* _The task_: Could you find every line in the entries below that holds the word "bright" and copy it?

* _Working data_:
┌──

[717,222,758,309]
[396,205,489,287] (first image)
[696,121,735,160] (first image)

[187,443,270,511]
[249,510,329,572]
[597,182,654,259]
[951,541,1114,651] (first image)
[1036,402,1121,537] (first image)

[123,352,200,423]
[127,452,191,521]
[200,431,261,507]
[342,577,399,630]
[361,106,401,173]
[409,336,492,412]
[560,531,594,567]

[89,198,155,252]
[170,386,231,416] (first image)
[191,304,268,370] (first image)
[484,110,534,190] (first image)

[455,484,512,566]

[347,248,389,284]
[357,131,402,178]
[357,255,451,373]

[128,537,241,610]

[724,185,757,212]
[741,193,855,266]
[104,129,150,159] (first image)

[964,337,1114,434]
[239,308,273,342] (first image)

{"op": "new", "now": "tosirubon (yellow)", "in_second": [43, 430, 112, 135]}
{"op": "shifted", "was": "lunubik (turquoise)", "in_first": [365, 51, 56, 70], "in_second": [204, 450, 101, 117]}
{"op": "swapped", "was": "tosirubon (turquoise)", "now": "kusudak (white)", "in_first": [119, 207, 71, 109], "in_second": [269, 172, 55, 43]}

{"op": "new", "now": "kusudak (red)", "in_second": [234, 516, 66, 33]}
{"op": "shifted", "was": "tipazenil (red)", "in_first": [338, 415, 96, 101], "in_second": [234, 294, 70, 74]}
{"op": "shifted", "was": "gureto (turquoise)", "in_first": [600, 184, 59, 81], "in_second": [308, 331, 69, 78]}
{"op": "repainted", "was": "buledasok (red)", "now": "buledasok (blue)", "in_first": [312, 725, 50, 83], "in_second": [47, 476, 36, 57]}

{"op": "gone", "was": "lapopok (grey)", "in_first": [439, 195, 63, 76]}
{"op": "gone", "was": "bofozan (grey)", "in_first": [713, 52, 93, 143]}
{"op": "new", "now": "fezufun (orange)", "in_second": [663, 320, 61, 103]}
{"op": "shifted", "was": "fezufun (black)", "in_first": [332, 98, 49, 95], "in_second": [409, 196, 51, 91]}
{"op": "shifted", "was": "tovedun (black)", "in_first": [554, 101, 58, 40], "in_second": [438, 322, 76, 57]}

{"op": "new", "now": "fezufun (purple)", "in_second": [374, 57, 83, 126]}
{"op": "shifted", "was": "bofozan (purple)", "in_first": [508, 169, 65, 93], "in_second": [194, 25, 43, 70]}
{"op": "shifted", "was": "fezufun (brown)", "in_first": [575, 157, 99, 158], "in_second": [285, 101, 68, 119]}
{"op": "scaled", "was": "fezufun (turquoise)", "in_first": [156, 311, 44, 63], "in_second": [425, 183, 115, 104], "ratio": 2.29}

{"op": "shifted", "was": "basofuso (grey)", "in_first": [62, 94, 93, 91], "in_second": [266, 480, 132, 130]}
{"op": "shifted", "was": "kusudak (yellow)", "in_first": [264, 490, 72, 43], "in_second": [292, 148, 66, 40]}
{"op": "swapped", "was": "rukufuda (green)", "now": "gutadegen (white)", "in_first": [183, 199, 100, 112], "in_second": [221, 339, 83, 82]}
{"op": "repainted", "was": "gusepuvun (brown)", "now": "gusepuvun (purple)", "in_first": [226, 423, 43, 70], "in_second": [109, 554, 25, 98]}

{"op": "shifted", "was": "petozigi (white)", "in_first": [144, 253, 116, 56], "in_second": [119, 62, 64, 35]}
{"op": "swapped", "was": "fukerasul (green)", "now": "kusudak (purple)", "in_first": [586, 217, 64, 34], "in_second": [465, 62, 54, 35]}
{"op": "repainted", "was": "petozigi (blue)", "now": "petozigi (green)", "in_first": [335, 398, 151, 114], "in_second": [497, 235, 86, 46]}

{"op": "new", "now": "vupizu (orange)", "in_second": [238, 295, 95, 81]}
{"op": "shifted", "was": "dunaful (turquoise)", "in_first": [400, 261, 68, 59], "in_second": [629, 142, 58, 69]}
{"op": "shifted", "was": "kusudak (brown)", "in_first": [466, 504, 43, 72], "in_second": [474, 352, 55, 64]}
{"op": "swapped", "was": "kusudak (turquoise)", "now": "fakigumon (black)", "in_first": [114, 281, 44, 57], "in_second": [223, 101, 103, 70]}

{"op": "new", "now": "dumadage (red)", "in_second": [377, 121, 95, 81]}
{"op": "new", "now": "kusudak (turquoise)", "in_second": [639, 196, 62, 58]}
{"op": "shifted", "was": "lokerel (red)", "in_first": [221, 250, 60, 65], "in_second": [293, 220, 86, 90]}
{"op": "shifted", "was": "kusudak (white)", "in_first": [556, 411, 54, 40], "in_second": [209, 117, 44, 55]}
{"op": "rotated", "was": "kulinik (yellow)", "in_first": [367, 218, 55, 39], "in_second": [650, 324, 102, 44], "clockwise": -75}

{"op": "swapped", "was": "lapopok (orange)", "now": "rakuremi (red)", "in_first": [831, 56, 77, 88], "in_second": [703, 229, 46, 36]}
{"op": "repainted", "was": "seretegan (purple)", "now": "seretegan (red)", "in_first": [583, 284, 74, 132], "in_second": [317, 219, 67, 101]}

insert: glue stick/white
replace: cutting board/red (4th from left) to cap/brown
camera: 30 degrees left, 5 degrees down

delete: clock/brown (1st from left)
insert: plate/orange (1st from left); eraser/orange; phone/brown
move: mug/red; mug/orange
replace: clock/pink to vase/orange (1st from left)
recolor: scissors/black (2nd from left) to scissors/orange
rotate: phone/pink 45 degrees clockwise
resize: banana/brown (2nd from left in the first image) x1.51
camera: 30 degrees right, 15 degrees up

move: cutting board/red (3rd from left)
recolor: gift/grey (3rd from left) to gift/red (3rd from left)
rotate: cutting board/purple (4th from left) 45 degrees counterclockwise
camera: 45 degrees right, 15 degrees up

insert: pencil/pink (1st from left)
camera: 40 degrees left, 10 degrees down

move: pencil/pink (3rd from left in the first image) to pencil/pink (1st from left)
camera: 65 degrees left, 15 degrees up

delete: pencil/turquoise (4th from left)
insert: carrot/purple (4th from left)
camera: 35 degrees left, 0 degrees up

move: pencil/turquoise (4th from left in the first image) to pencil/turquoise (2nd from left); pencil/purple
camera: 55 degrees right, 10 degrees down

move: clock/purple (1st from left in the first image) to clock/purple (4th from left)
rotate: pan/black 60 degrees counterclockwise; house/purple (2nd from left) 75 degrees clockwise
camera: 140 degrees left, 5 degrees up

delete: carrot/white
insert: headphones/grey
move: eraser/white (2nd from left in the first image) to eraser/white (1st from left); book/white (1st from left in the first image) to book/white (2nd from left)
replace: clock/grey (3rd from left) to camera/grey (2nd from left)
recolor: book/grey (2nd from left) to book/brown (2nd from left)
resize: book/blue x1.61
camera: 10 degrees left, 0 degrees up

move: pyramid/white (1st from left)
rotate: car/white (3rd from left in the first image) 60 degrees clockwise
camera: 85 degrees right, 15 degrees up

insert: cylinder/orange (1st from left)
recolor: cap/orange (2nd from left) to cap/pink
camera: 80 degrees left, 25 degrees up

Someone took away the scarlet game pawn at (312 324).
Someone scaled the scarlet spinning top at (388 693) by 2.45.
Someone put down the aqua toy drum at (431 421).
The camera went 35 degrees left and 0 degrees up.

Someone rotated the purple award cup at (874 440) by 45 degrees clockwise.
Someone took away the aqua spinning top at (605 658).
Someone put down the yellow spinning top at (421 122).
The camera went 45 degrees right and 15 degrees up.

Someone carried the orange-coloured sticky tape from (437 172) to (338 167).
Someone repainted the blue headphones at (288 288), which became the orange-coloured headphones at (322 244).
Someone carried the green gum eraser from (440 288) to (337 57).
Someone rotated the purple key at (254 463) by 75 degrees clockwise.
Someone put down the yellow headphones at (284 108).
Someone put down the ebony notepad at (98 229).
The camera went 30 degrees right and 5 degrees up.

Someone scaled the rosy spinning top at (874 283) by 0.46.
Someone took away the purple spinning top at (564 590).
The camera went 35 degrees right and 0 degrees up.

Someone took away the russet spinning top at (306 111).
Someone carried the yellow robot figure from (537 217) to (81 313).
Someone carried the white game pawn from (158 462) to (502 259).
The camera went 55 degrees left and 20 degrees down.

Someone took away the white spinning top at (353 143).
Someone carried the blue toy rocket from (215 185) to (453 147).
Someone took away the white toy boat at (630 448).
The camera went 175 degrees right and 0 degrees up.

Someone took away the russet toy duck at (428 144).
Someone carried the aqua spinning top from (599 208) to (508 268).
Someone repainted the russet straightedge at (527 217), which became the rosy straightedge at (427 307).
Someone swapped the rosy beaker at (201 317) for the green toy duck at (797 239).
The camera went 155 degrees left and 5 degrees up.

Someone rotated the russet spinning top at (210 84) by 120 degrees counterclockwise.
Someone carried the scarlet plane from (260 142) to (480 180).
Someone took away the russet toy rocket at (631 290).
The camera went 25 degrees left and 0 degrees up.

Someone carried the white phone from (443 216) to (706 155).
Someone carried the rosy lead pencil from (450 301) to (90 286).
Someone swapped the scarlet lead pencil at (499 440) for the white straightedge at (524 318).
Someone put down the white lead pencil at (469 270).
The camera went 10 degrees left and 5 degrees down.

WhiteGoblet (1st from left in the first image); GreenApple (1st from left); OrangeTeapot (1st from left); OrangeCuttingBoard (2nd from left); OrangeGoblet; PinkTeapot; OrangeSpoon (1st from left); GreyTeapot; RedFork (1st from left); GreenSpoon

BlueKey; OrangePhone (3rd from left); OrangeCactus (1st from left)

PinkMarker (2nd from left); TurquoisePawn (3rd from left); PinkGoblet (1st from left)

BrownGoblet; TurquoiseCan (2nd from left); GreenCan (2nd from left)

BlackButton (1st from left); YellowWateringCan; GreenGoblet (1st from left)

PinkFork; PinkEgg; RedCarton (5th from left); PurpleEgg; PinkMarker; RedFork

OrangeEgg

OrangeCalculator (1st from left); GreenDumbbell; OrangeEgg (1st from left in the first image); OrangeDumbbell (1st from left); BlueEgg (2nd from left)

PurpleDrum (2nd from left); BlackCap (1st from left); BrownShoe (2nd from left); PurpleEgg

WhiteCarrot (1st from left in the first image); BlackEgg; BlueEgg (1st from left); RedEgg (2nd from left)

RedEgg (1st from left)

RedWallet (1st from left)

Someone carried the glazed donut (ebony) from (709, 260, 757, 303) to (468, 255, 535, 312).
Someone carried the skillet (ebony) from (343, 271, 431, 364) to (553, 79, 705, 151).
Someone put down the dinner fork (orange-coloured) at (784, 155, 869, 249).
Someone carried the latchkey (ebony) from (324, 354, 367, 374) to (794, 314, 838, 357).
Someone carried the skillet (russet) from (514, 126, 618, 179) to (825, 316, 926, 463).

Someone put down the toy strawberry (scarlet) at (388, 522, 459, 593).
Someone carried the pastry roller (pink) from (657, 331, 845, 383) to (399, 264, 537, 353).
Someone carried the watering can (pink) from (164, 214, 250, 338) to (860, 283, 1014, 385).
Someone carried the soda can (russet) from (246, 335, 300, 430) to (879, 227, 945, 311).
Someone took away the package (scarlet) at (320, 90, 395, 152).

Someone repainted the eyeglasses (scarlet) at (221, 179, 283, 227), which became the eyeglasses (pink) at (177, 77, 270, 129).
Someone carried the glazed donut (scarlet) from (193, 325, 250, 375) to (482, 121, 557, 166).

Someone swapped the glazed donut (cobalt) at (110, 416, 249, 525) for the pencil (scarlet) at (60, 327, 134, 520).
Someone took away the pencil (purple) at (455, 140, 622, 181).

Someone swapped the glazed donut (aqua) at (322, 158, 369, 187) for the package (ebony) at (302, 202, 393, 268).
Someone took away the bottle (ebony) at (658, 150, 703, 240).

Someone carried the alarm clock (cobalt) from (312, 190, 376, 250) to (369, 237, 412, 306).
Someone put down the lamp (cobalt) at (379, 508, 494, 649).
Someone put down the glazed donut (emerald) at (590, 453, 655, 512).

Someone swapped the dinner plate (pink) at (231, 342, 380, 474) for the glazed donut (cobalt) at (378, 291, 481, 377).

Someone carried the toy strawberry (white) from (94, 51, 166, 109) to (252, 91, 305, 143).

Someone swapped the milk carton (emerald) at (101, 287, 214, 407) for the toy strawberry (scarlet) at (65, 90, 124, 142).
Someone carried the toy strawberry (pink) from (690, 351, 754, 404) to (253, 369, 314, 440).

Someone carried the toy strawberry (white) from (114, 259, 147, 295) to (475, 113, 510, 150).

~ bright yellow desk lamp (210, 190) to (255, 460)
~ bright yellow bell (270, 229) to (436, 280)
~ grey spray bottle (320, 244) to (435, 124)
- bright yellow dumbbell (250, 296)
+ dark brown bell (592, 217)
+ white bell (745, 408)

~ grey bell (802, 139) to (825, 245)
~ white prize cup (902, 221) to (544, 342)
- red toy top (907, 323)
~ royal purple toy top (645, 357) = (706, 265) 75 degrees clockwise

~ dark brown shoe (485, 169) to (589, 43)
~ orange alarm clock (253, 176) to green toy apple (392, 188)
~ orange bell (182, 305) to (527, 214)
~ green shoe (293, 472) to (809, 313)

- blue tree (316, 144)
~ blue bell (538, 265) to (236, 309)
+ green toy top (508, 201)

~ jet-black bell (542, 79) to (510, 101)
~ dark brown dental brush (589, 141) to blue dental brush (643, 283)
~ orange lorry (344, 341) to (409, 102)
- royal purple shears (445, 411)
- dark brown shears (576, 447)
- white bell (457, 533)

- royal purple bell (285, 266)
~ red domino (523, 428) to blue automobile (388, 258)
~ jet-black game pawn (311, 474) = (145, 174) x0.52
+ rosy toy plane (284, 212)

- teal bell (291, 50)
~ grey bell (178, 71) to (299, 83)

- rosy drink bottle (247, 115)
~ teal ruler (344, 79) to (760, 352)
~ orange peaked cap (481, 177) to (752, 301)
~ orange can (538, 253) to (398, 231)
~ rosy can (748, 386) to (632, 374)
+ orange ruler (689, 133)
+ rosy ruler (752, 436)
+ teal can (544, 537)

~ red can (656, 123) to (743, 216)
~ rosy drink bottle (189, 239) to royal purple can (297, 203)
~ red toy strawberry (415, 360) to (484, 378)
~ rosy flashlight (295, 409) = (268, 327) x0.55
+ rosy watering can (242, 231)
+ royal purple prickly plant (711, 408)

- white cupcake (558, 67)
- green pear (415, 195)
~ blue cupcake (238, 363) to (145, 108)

└──

* _Exercise output_:
~ bright yellow desk lamp (210, 190) to (255, 460)
~ bright yellow bell (270, 229) to (436, 280)
- bright yellow dumbbell (250, 296)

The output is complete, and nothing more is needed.